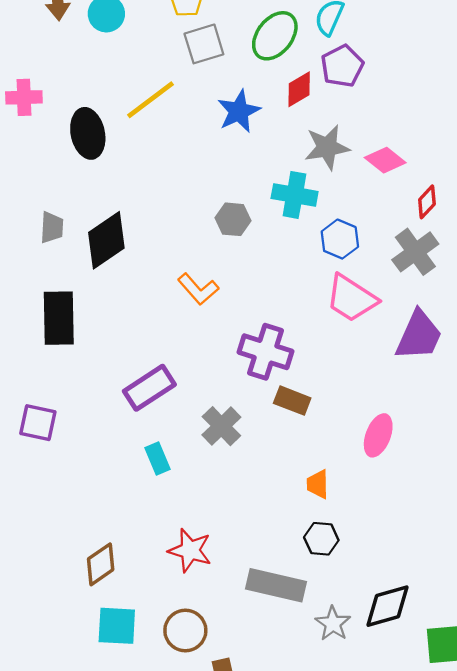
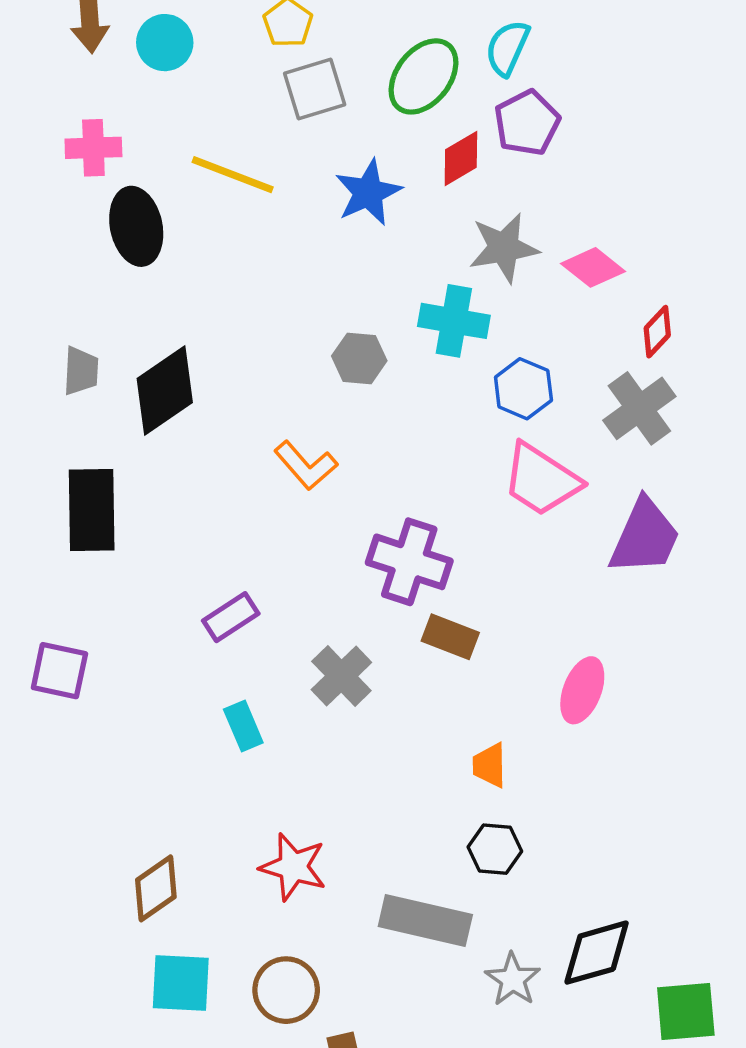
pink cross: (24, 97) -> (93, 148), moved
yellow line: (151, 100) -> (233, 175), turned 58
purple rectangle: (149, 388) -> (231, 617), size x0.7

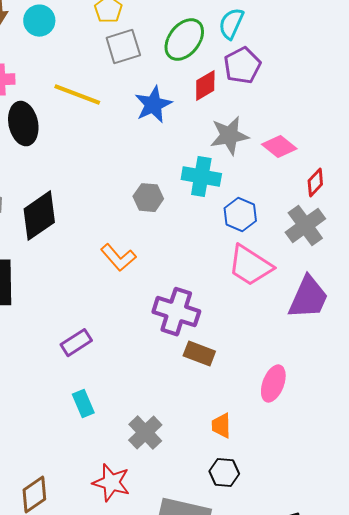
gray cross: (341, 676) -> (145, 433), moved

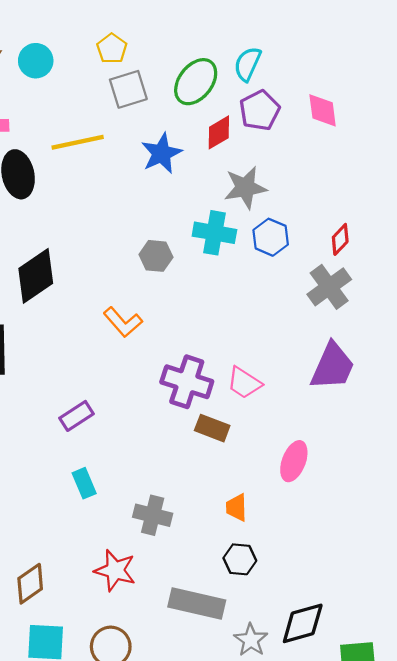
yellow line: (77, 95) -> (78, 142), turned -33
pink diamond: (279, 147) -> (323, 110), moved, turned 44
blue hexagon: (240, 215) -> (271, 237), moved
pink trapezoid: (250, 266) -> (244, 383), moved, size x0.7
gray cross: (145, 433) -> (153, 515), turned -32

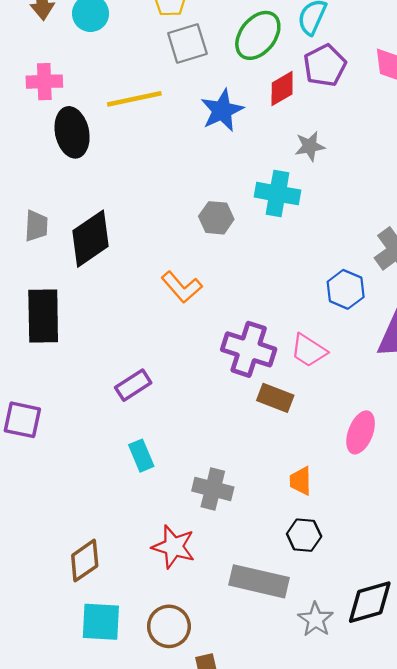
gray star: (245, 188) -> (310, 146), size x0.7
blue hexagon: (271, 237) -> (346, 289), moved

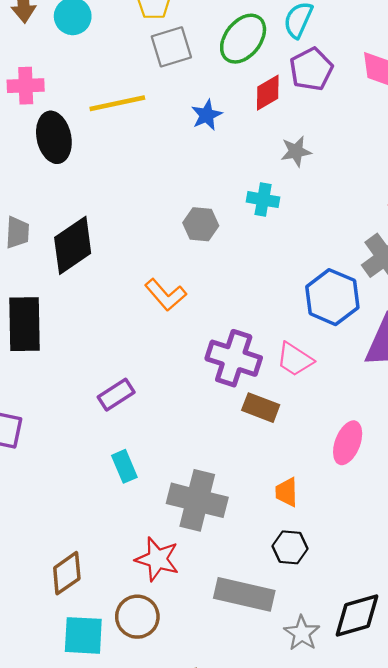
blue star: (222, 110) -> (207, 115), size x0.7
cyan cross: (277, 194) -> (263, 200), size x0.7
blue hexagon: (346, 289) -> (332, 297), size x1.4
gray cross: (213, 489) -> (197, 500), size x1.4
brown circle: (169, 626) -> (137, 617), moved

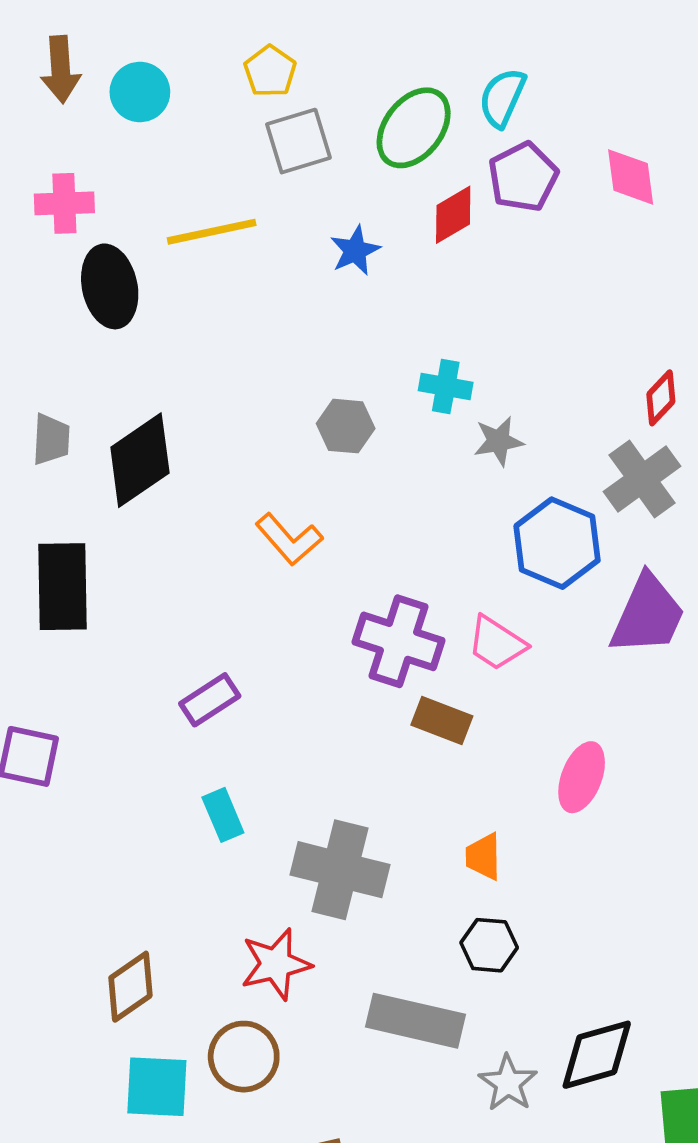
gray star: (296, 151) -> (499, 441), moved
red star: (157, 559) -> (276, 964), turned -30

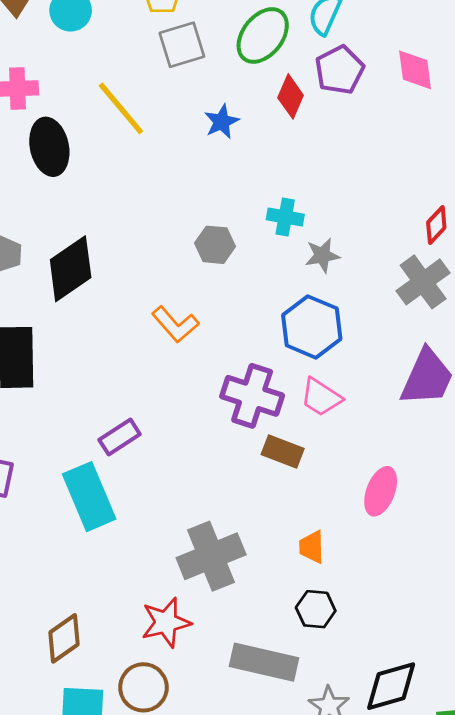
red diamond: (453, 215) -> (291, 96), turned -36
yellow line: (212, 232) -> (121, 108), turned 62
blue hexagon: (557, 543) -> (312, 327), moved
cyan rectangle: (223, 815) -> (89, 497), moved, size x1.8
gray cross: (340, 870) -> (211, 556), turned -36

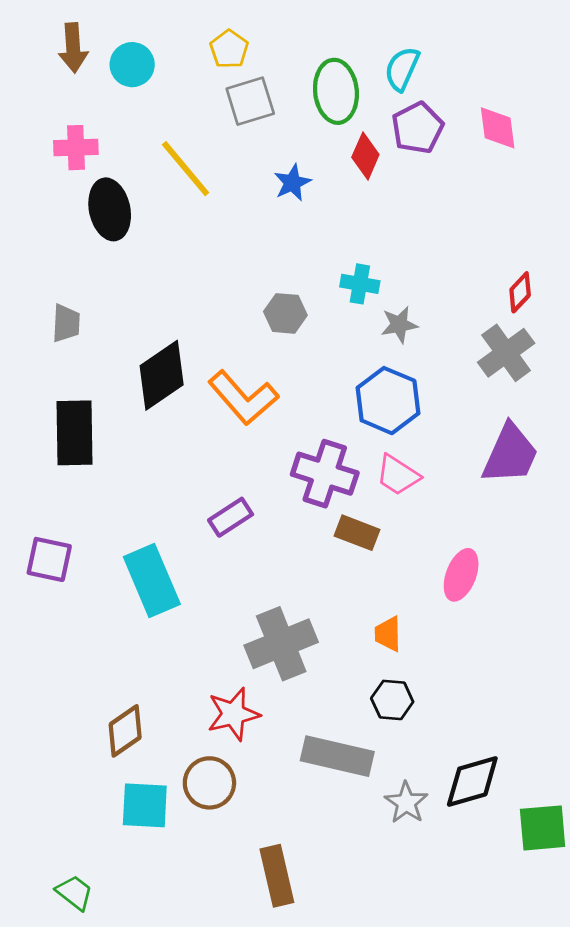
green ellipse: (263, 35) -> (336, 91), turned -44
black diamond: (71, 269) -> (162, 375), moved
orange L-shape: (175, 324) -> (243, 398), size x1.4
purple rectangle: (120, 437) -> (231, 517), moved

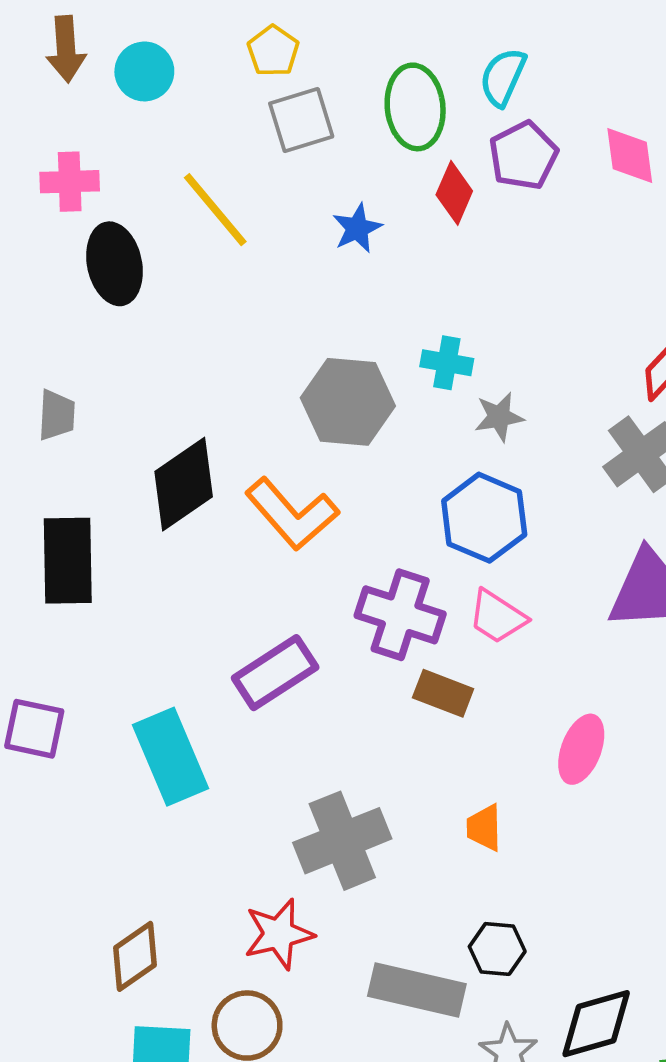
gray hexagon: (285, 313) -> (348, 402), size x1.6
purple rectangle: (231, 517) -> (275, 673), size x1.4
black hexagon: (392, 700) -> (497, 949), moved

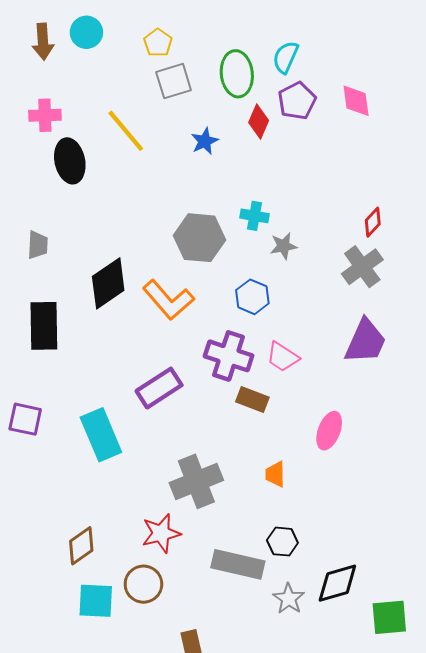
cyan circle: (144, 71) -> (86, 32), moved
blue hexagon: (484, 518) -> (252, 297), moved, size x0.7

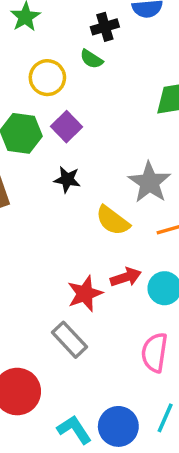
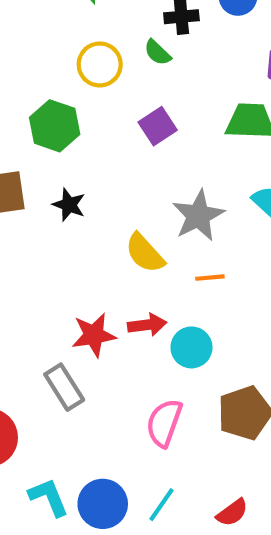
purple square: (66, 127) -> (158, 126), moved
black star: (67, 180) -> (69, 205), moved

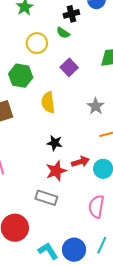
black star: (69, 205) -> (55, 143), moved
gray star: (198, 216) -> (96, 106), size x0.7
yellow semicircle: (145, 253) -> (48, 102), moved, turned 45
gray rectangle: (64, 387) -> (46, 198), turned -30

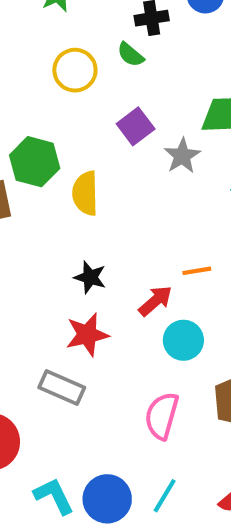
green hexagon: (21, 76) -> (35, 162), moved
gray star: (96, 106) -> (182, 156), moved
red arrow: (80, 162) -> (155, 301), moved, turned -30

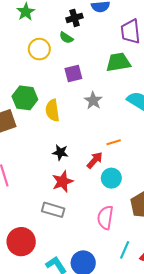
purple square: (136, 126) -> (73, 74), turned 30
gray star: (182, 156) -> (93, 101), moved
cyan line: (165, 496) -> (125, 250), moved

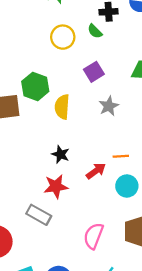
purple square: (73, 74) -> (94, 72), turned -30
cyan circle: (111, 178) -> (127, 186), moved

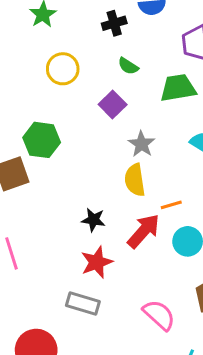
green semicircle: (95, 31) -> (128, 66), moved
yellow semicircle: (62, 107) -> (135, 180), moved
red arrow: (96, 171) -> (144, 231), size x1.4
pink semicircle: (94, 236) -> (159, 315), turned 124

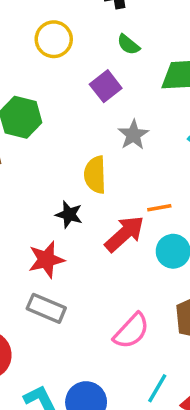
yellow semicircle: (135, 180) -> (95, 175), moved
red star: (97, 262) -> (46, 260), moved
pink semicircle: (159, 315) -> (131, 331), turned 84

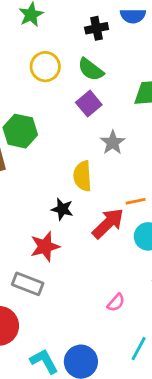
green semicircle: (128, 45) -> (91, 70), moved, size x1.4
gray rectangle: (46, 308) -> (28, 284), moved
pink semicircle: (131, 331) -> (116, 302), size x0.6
━━━━━━━━━━━━━━━━━━━━━━━━━━━━━━
- Work order -
Your task is to copy each line of the listing that holds the word "cyan".

- Written answer -
cyan cross: (277, 194) -> (263, 200), size x0.7
cyan rectangle: (223, 815) -> (89, 497), moved, size x1.8
cyan circle: (144, 71) -> (86, 32), moved
cyan line: (165, 496) -> (125, 250), moved
cyan circle: (111, 178) -> (127, 186), moved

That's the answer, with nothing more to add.